→ **Assignment**
Print every line below word for word, leaving out the pictures.

→ **Dataset**
━━━━━━━━━━━━━━━━
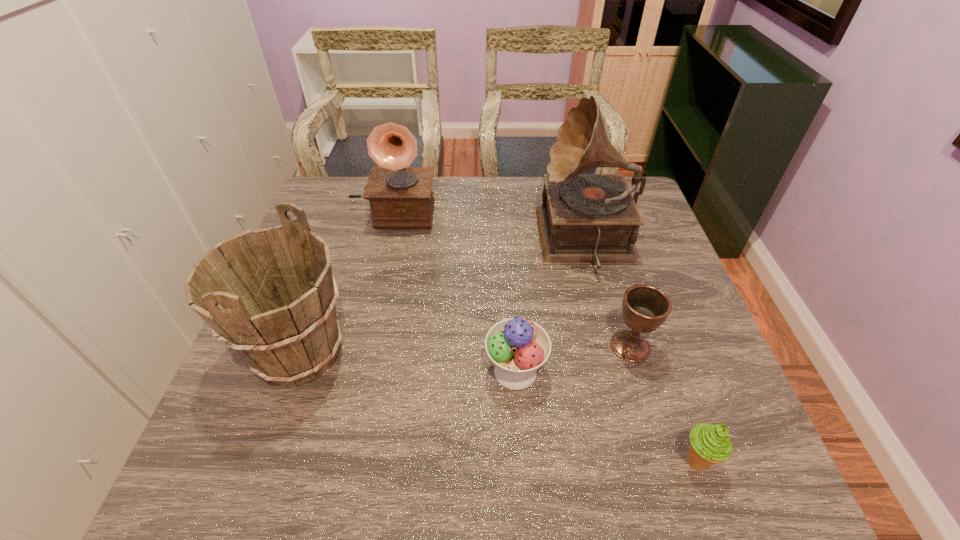
Where is `free spot located 0.060m from the horn of the tallest object`? free spot located 0.060m from the horn of the tallest object is located at coordinates (518, 241).

At what (x,y) coordinates should I click in order to perform the action: click on vacant region located 0.380m from the horn of the tallest object. Please return your answer as a coordinate pair (x, y). Looking at the image, I should click on (407, 241).

Find the location of a particular element. free space located on the horn of the shorter record player is located at coordinates (370, 315).

This screenshot has width=960, height=540. I want to click on free spot located 0.120m on the back of the bucket, so click(x=327, y=276).

Find the location of a particular element. This screenshot has height=540, width=960. free space located 0.360m on the left of the farther icecream is located at coordinates (319, 371).

Image resolution: width=960 pixels, height=540 pixels. In order to click on free space located on the back of the chalice in this screenshot , I will do `click(596, 231)`.

Identify the location of free space located on the left of the nearest object. (596, 461).

This screenshot has height=540, width=960. Find the location of `object at the near edge`. object at the near edge is located at coordinates click(x=710, y=444).

You are a GUI agent. You are given a task and a screenshot of the screen. Output one action in this format:
    pyautogui.click(x=<x>, y=<y>)
    Task: Click on the record player that is at the left edge
    
    Given the screenshot: What is the action you would take?
    pyautogui.click(x=400, y=196)

Where is `bucket present at the left edge`? Image resolution: width=960 pixels, height=540 pixels. bucket present at the left edge is located at coordinates (270, 294).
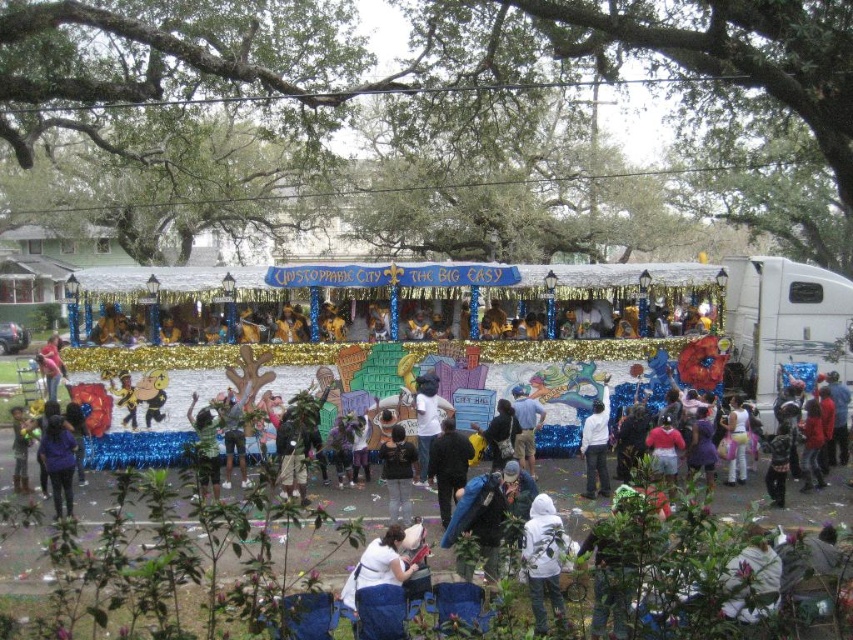
You are a photographer standing in the crowd watching the parade. You want to take a photo that includes both the point at coordinates point (393, 525) and point (514, 390). Which point should you focus on first to ensure both are in focus?

You should focus on point (393, 525) first because it is closer to you than point (514, 390), so adjusting the focus from near to far will help both points be in focus.

You are a photographer standing at the side of the parade route. You notice two people in the crowd wearing a black matte jacket at center and a white matte shirt at center. Which clothing item is closer to the ground?

The black matte jacket at center is positioned under the white matte shirt at center, so the black matte jacket at center is closer to the ground.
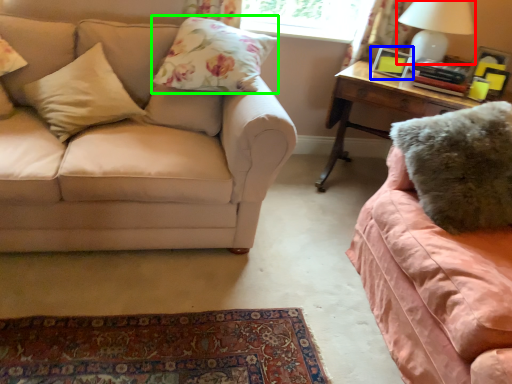
Question: Considering the real-world distances, which object is farthest from table lamp (highlighted by a red box)? picture frame (highlighted by a blue box) or pillow (highlighted by a green box)?

Choices:
 (A) picture frame
 (B) pillow

Answer: (B)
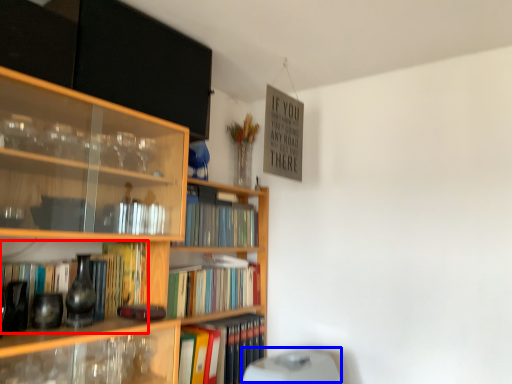
Question: Which object is closer to the camera taking this photo, book (highlighted by a red box) or water heater (highlighted by a blue box)?

Choices:
 (A) book
 (B) water heater

Answer: (A)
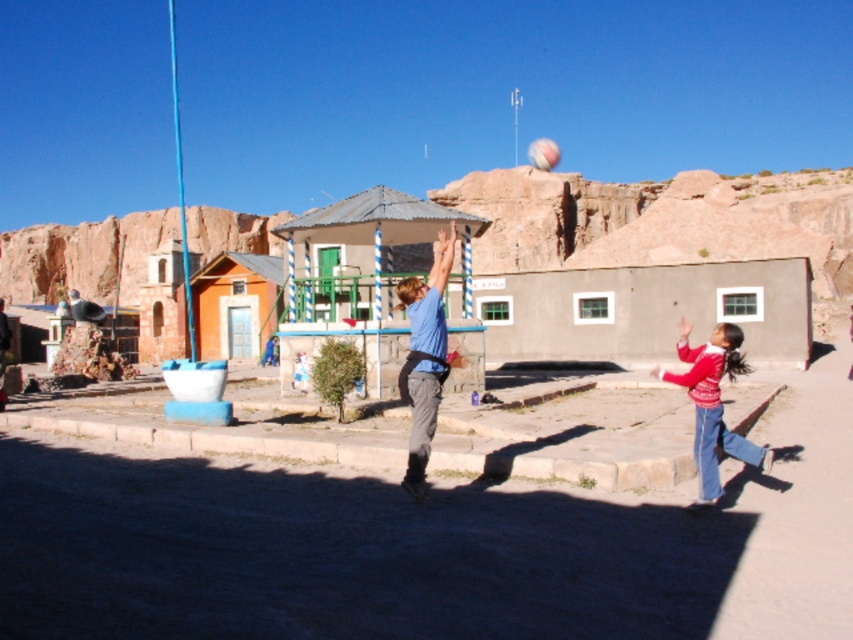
━━━━━━━━━━━━━━━━
→ **Result of this task**
Where is `free spot located 0.060m from the horn of the tallest object`? free spot located 0.060m from the horn of the tallest object is located at coordinates (518, 241).

At what (x,y) coordinates should I click in order to perform the action: click on vacant region located 0.380m from the horn of the tallest object. Please return your answer as a coordinate pair (x, y). Looking at the image, I should click on (407, 241).

Find the location of a particular element. free space located on the horn of the shorter record player is located at coordinates (370, 315).

This screenshot has width=960, height=540. I want to click on free spot located 0.120m on the back of the bucket, so click(x=327, y=276).

Find the location of a particular element. This screenshot has height=540, width=960. free space located 0.360m on the left of the farther icecream is located at coordinates (319, 371).

Image resolution: width=960 pixels, height=540 pixels. In order to click on free space located on the back of the chalice in this screenshot , I will do `click(596, 231)`.

Identify the location of free space located on the left of the nearest object. (596, 461).

This screenshot has height=540, width=960. Find the location of `object at the near edge`. object at the near edge is located at coordinates click(x=710, y=444).

You are a GUI agent. You are given a task and a screenshot of the screen. Output one action in this format:
    pyautogui.click(x=<x>, y=<y>)
    Task: Click on the record player that is at the left edge
    
    Given the screenshot: What is the action you would take?
    pyautogui.click(x=400, y=196)

Where is `bucket present at the left edge`? Image resolution: width=960 pixels, height=540 pixels. bucket present at the left edge is located at coordinates (270, 294).
You are a photographer standing in the crowd watching the parade. You want to take a photo that includes both the point at coordinates point (393, 525) and point (514, 390). Which point should you focus on first to ensure both are in focus?

You should focus on point (393, 525) first because it is closer to you than point (514, 390), so adjusting the focus from near to far will help both points be in focus.

You are a photographer standing at the side of the parade route. You notice two people in the crowd wearing a black matte jacket at center and a white matte shirt at center. Which clothing item is closer to the ground?

The black matte jacket at center is positioned under the white matte shirt at center, so the black matte jacket at center is closer to the ground.
Question: Considering the real-world distances, which object is farthest from table lamp (highlighted by a red box)? picture frame (highlighted by a blue box) or pillow (highlighted by a green box)?

Choices:
 (A) picture frame
 (B) pillow

Answer: (B)
Question: Which object is closer to the camera taking this photo, book (highlighted by a red box) or water heater (highlighted by a blue box)?

Choices:
 (A) book
 (B) water heater

Answer: (A)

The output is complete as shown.